SOURCE MATERIAL.
####################

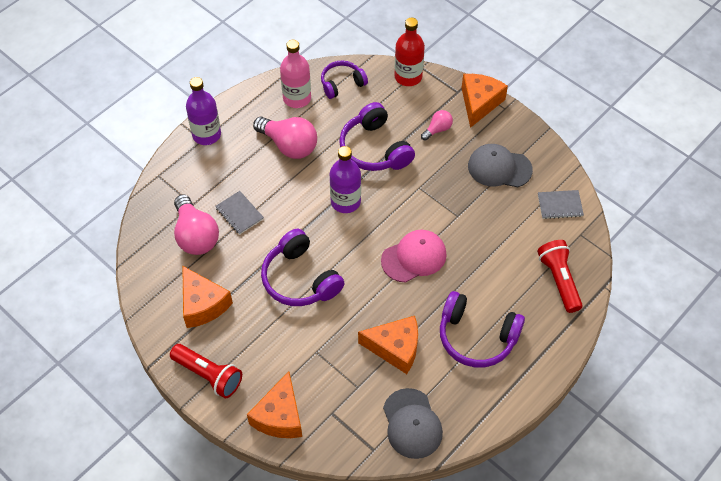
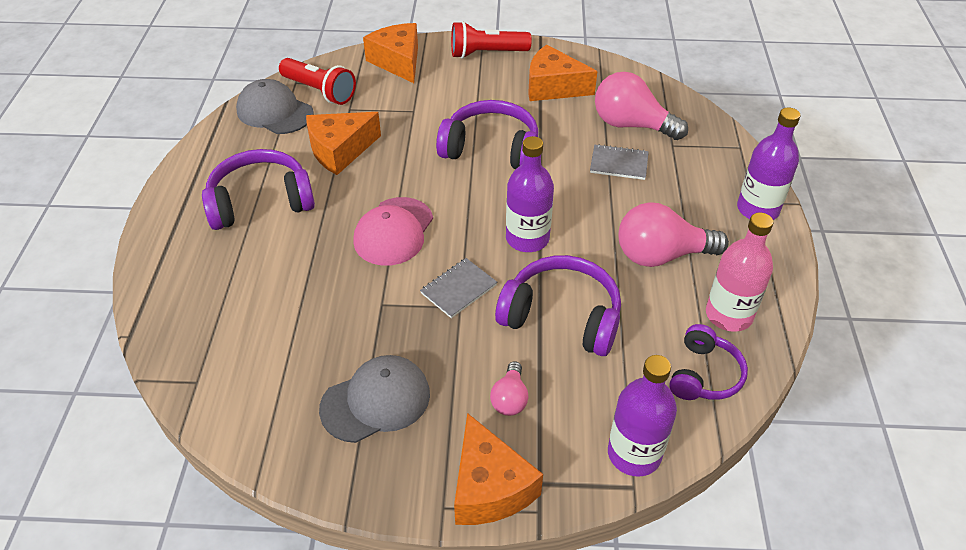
camera: 140 degrees right, 10 degrees down
(408, 77) = (634, 454): red bottle -> purple bottle
(559, 280) = (195, 308): red flashlight -> red flashlight (319, 91)
(560, 205) = (250, 403): grey notebook -> grey notebook (458, 289)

####################

WHAT YOU SHOULD DO.
Pictures stay out; all other material above is restated word for word.

RESULT OF THIS EXERCISE.
camera: 140 degrees right, 10 degrees down
(408, 77) = (634, 454): red bottle -> purple bottle
(559, 280) = (195, 308): red flashlight -> red flashlight (319, 91)
(560, 205) = (250, 403): grey notebook -> grey notebook (458, 289)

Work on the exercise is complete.